[Records for the exercise]
##########
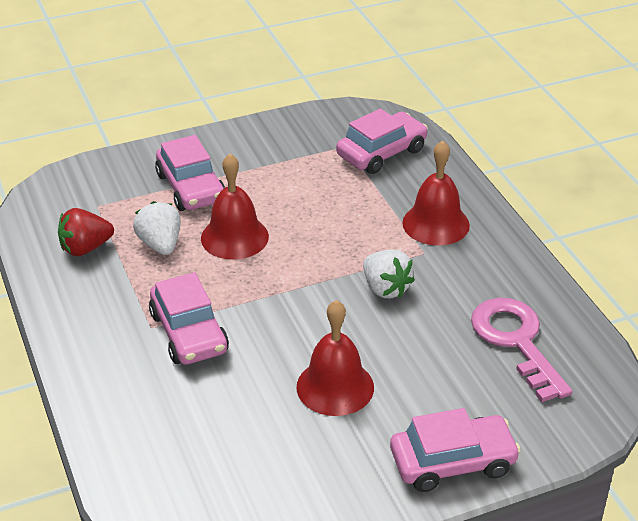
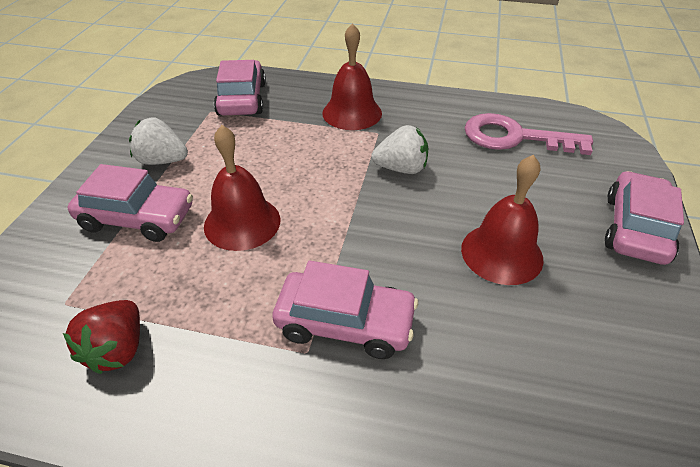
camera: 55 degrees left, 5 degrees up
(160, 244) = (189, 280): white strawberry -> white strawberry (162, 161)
##########
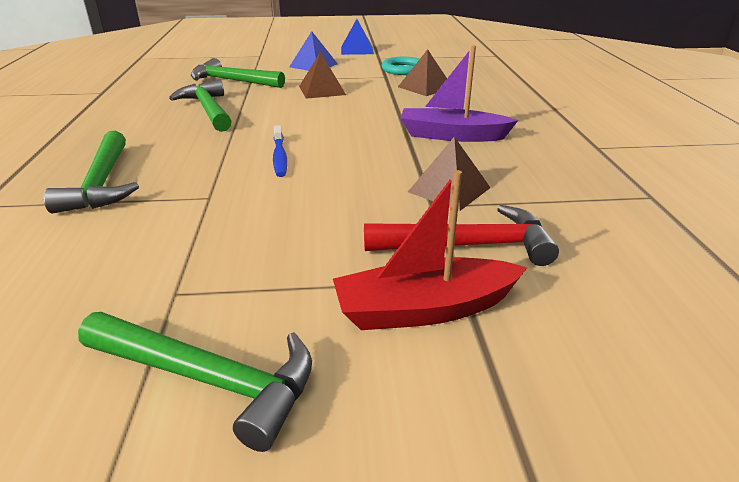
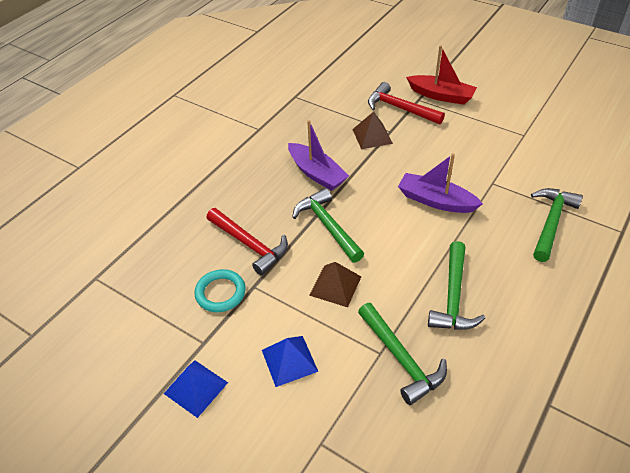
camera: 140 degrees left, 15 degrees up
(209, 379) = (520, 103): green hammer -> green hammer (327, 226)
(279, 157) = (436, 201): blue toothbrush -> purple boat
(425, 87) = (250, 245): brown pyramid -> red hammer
##########
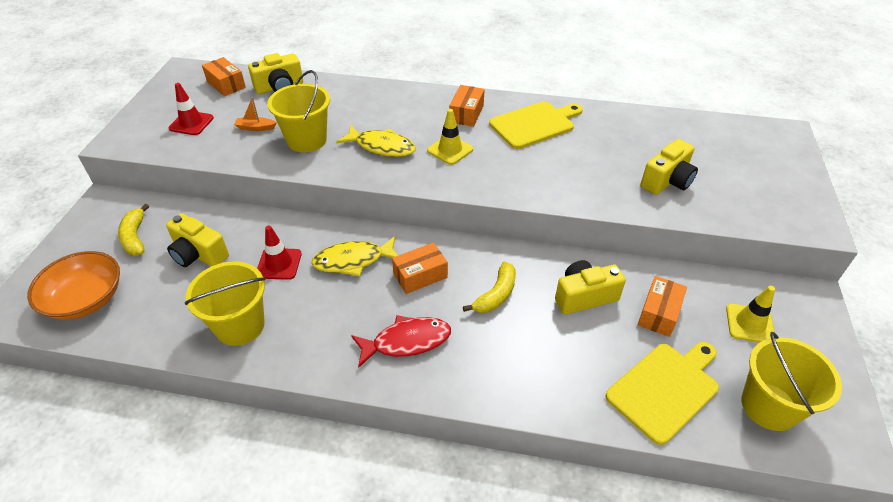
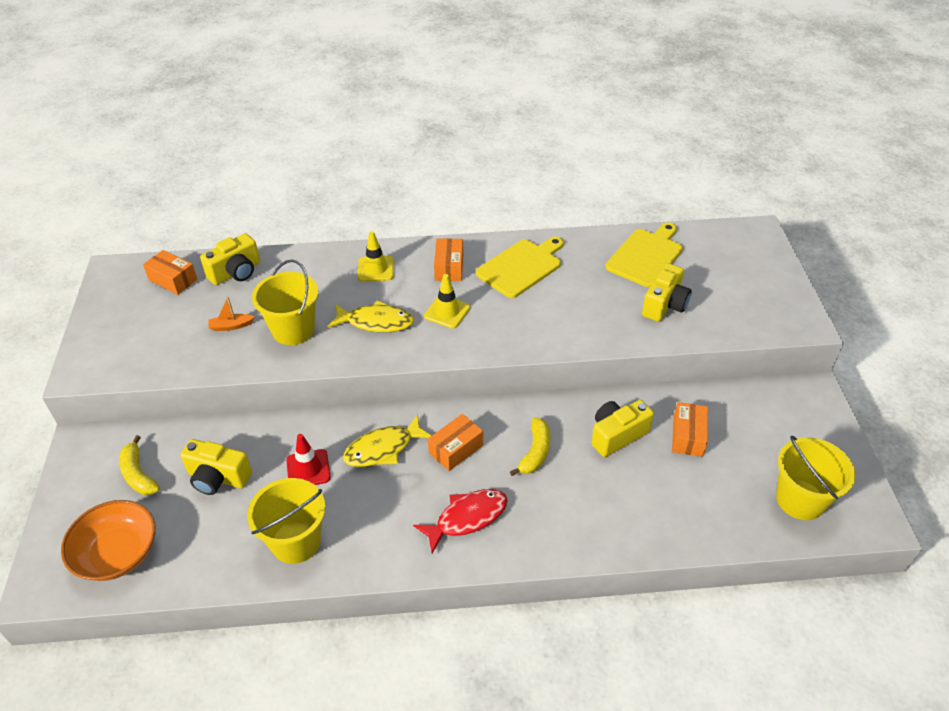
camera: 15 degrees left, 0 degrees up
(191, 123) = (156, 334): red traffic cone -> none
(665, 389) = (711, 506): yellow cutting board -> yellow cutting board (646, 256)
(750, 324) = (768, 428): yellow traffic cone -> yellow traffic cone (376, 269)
##########
[Work required] Every line in the data that holds the string "degrees" should be returned.

[Answer space]
camera: 55 degrees left, 5 degrees up
camera: 140 degrees left, 15 degrees up
camera: 15 degrees left, 0 degrees up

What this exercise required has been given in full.